Which lines in the data below contain the string "orange"? Show each one.

* [Given records]:
- - - -
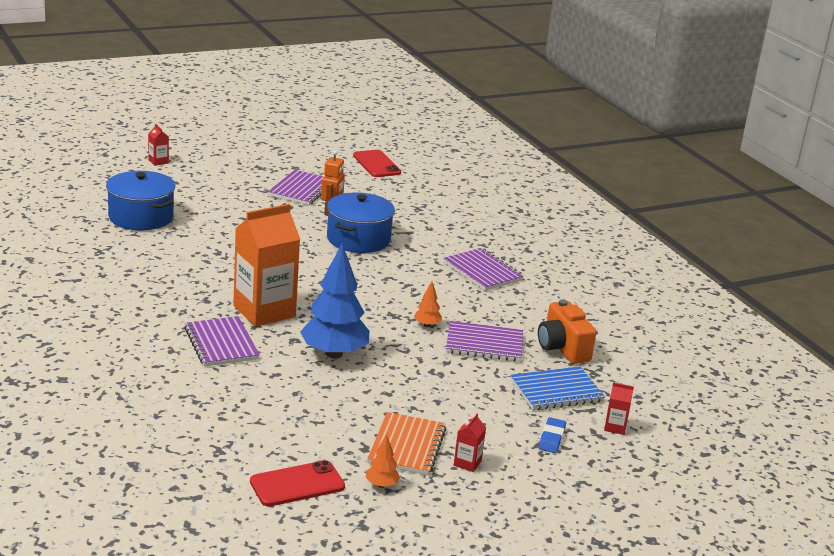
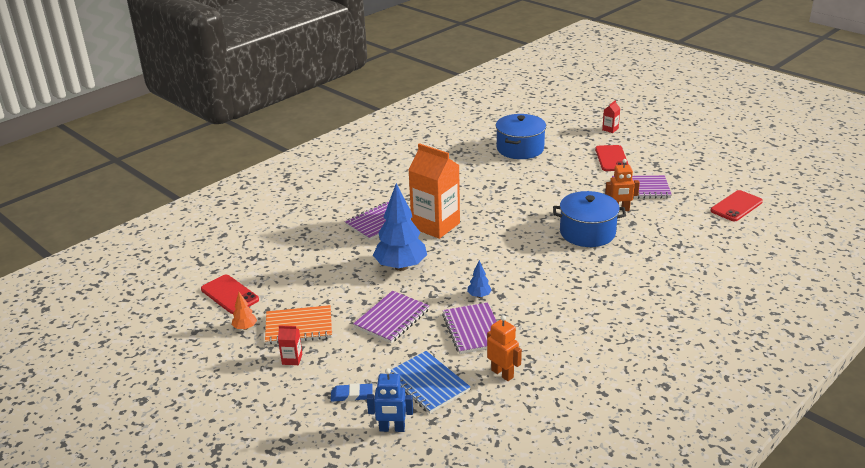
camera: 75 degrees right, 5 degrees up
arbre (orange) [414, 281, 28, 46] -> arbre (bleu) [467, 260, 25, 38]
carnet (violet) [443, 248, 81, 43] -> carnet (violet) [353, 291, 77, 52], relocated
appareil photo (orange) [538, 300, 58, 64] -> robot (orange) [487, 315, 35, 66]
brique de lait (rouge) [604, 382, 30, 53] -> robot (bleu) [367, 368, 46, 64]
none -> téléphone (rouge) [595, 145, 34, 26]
- - - -
* [Task output]:
arbre (orange) [414, 281, 28, 46] -> arbre (bleu) [467, 260, 25, 38]
appareil photo (orange) [538, 300, 58, 64] -> robot (orange) [487, 315, 35, 66]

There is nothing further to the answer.